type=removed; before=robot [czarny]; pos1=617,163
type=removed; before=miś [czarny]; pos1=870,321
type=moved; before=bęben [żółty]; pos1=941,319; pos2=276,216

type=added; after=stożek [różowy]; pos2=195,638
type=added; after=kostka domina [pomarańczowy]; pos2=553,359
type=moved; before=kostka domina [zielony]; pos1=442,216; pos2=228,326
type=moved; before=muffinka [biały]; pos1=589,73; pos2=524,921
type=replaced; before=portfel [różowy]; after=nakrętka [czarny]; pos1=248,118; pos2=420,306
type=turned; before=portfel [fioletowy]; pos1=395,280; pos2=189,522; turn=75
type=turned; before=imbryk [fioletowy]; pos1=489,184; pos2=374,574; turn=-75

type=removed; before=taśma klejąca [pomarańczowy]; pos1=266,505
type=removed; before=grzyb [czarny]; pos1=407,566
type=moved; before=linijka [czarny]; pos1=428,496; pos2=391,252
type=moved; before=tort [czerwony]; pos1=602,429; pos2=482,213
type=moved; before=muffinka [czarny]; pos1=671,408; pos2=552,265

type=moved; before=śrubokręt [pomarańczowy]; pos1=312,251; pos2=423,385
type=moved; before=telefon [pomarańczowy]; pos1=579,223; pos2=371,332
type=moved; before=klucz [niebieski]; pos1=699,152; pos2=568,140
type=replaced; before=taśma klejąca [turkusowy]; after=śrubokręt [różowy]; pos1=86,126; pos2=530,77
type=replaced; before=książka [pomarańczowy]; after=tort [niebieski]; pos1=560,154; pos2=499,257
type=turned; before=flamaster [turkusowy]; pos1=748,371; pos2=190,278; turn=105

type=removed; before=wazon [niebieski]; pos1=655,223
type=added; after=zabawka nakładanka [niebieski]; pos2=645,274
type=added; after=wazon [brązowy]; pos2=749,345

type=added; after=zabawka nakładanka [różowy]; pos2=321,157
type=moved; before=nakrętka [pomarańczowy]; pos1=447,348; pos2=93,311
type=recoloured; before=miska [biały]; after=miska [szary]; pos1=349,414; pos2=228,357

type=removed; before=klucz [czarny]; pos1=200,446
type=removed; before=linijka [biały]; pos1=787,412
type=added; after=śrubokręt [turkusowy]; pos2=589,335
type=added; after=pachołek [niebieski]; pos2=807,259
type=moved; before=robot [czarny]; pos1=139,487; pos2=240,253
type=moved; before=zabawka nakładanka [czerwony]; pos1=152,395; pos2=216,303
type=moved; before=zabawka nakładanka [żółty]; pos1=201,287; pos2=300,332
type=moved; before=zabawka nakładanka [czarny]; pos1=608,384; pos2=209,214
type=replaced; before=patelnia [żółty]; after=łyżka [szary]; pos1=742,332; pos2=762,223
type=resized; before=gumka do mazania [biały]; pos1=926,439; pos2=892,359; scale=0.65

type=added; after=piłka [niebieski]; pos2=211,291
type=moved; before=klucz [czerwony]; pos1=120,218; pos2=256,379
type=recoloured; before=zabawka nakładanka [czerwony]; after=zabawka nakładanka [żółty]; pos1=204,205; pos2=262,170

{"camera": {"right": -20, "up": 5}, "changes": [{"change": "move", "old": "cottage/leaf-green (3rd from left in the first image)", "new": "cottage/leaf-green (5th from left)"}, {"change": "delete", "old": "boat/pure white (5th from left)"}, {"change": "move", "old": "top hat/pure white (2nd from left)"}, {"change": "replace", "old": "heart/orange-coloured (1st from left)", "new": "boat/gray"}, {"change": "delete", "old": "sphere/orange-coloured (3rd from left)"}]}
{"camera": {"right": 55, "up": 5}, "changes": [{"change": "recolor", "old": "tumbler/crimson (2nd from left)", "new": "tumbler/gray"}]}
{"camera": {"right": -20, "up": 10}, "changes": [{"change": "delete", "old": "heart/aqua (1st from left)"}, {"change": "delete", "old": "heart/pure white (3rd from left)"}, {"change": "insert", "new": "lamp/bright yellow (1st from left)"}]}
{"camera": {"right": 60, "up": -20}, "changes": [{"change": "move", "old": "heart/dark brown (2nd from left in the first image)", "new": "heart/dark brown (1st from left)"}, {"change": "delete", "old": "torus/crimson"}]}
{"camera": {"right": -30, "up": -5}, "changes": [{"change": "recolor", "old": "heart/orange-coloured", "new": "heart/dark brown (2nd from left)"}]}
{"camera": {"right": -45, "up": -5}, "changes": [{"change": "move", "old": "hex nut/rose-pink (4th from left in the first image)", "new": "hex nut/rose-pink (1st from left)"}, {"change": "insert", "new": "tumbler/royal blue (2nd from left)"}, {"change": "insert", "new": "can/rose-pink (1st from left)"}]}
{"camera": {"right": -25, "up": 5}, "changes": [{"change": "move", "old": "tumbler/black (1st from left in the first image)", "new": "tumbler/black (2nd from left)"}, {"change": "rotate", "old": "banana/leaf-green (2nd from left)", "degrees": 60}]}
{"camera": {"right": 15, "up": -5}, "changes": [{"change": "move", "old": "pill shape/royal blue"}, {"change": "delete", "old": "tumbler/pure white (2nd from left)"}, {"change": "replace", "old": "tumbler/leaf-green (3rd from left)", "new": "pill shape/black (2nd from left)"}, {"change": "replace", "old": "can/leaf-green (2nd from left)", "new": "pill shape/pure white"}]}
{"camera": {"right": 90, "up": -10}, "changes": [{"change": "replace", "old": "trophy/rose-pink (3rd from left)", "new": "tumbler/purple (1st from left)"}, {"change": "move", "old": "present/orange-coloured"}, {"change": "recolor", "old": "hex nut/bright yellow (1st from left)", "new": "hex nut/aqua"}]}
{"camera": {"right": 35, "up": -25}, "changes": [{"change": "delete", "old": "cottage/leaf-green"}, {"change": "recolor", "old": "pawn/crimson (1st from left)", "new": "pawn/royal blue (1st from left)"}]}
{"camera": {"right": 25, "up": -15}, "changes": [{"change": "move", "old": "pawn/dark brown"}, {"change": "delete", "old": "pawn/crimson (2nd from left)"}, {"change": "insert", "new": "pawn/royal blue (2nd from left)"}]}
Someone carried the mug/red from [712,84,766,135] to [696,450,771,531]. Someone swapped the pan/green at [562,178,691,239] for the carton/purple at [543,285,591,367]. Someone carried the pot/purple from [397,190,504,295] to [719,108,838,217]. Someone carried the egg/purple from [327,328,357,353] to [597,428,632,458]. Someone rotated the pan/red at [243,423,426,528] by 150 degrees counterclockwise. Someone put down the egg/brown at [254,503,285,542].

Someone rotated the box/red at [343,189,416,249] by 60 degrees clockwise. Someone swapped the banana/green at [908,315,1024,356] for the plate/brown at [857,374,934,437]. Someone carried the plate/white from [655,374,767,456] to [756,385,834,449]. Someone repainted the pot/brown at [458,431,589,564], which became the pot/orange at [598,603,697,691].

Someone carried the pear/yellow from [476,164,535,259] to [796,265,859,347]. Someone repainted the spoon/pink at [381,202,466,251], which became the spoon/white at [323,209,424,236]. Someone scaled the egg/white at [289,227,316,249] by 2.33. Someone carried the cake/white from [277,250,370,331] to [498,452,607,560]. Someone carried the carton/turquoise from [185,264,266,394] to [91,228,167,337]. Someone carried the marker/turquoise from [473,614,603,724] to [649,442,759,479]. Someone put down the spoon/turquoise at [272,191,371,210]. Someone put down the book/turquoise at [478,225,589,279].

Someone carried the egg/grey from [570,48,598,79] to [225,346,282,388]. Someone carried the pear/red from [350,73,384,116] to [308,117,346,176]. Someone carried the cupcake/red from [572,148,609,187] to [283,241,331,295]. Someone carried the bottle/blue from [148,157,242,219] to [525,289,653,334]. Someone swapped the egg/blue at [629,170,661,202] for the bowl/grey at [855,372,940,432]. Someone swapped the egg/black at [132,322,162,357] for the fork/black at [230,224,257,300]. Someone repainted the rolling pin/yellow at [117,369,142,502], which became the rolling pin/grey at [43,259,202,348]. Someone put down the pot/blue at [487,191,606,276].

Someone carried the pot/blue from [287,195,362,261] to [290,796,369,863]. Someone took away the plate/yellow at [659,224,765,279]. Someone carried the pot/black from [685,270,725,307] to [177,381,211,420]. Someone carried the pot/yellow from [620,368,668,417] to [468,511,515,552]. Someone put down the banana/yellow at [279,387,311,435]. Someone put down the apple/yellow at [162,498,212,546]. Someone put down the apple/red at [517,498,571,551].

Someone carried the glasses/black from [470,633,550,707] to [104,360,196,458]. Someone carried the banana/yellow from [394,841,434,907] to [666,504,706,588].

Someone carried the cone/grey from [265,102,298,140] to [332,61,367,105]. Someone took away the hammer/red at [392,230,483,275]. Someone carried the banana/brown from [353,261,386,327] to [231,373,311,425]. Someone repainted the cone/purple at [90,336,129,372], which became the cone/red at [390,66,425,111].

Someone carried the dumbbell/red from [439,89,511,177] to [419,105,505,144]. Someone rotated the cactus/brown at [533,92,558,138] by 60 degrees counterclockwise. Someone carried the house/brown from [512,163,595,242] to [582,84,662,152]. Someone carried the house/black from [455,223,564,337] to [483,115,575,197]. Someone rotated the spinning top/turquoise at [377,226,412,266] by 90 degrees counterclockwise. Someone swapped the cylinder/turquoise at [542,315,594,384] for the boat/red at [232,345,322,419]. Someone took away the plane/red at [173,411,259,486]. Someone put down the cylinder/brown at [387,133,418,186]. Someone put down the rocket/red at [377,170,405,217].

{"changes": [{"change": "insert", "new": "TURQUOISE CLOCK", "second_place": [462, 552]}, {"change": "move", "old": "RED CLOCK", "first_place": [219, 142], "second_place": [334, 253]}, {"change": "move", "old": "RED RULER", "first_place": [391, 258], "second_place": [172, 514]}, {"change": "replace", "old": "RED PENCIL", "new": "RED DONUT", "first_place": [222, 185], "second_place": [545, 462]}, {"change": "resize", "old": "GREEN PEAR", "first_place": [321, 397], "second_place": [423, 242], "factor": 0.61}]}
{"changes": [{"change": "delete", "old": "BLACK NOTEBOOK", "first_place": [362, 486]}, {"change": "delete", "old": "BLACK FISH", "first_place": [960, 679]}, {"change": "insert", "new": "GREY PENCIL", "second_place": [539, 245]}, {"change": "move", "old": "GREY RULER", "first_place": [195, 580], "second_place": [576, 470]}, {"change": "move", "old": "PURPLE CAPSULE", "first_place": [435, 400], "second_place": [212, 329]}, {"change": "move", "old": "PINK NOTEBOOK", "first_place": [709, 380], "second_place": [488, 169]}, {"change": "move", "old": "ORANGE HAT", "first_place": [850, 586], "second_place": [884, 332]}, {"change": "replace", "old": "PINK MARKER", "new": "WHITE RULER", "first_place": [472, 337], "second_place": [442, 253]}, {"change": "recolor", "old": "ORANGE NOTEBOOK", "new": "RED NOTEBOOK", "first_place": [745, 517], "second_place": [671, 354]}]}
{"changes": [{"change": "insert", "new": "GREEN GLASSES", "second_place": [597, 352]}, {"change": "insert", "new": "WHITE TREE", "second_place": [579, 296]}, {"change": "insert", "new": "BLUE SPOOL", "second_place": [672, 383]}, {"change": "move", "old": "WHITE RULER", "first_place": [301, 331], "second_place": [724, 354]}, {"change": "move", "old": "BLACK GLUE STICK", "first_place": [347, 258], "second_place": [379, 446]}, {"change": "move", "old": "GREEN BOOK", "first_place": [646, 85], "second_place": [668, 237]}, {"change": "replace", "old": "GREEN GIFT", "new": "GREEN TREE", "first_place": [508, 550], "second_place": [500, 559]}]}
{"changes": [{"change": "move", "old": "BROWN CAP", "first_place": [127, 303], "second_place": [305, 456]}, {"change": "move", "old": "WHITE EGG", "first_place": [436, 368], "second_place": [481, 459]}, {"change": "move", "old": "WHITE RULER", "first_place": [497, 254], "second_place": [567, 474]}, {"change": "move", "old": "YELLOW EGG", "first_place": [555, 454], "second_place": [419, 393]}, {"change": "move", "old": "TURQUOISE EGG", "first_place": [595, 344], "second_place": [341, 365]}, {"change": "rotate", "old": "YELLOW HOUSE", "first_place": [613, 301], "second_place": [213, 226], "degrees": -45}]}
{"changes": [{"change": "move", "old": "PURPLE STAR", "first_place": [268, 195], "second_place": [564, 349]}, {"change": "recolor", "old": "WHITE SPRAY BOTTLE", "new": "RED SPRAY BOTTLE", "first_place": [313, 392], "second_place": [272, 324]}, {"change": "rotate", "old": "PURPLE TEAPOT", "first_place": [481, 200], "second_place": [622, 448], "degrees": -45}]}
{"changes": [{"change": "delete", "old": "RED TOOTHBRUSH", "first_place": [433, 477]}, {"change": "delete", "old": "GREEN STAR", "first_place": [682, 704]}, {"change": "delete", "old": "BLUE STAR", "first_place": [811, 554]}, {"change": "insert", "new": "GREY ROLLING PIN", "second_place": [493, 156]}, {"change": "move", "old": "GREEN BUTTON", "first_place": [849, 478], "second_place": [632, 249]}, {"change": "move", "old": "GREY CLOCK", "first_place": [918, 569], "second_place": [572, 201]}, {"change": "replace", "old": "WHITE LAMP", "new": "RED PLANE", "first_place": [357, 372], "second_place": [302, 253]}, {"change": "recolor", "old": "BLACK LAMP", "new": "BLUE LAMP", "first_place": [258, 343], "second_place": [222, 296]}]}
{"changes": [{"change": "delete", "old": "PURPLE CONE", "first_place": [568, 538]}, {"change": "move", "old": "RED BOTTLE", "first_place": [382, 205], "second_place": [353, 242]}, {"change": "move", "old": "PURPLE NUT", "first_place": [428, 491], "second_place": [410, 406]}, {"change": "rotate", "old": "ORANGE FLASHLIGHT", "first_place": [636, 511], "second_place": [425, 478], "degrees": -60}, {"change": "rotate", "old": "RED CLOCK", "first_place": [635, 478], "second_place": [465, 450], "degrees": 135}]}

- - - - - - -

> **INSTRUCTIONS TO FOLLOW**: Leave out every line after the one with "type=removed; before=miś [czarny];". Reproduce the material above exactly from its first line through that line.

> **YOUR SOLUTION**:
type=removed; before=robot [czarny]; pos1=617,163
type=removed; before=miś [czarny]; pos1=870,321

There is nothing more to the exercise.